Problem to solve. Set down exactly the lines in the records below that run from the line with "pink cup: 0 -> 3" to the line with "black bowl: 1 -> 6", inclusive, and nothing more.

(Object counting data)
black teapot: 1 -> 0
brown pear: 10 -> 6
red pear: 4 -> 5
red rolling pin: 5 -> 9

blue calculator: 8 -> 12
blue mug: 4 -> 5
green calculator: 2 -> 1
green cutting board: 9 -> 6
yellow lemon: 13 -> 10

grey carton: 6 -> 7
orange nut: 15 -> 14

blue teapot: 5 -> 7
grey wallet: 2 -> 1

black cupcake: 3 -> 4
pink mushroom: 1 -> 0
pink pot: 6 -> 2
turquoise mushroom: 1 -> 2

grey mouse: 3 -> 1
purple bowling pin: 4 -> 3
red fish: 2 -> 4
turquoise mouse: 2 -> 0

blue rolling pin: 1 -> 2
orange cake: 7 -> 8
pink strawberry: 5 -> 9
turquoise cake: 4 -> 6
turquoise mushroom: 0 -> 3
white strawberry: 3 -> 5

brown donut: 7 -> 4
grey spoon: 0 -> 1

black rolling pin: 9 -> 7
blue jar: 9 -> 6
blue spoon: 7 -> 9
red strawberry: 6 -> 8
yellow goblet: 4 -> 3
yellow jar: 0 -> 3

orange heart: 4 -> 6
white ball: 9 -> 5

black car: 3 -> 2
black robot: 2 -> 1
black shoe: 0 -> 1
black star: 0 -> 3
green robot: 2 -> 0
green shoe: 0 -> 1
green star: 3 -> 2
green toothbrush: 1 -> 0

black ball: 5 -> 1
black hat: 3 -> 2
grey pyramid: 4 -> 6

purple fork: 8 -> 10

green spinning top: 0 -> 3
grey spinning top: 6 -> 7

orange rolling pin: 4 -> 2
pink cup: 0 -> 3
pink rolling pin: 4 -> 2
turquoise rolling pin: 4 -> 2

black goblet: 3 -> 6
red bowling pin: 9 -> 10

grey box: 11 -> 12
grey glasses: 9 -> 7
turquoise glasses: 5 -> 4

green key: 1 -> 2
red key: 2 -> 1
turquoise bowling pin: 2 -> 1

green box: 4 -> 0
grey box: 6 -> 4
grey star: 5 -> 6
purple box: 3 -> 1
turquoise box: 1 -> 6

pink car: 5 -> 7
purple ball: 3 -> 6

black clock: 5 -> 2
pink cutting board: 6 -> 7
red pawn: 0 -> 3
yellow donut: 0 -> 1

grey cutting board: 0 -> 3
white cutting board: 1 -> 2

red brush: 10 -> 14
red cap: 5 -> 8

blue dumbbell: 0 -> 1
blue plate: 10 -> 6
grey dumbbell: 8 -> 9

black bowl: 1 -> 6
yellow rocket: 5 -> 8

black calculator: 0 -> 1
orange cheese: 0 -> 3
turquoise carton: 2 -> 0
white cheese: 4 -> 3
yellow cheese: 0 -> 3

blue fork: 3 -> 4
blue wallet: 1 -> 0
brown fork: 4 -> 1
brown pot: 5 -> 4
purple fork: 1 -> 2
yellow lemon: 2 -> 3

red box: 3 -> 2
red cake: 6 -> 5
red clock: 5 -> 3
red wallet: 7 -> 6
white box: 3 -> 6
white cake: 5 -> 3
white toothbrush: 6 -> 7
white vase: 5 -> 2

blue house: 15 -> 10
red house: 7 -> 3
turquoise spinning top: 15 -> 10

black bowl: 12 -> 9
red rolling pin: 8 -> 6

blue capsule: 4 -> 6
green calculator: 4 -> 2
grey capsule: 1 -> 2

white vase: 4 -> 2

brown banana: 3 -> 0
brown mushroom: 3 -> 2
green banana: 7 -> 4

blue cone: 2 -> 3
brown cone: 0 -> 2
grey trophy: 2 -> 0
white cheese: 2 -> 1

Exercise result.
pink cup: 0 -> 3
pink rolling pin: 4 -> 2
turquoise rolling pin: 4 -> 2

black goblet: 3 -> 6
red bowling pin: 9 -> 10

grey box: 11 -> 12
grey glasses: 9 -> 7
turquoise glasses: 5 -> 4

green key: 1 -> 2
red key: 2 -> 1
turquoise bowling pin: 2 -> 1

green box: 4 -> 0
grey box: 6 -> 4
grey star: 5 -> 6
purple box: 3 -> 1
turquoise box: 1 -> 6

pink car: 5 -> 7
purple ball: 3 -> 6

black clock: 5 -> 2
pink cutting board: 6 -> 7
red pawn: 0 -> 3
yellow donut: 0 -> 1

grey cutting board: 0 -> 3
white cutting board: 1 -> 2

red brush: 10 -> 14
red cap: 5 -> 8

blue dumbbell: 0 -> 1
blue plate: 10 -> 6
grey dumbbell: 8 -> 9

black bowl: 1 -> 6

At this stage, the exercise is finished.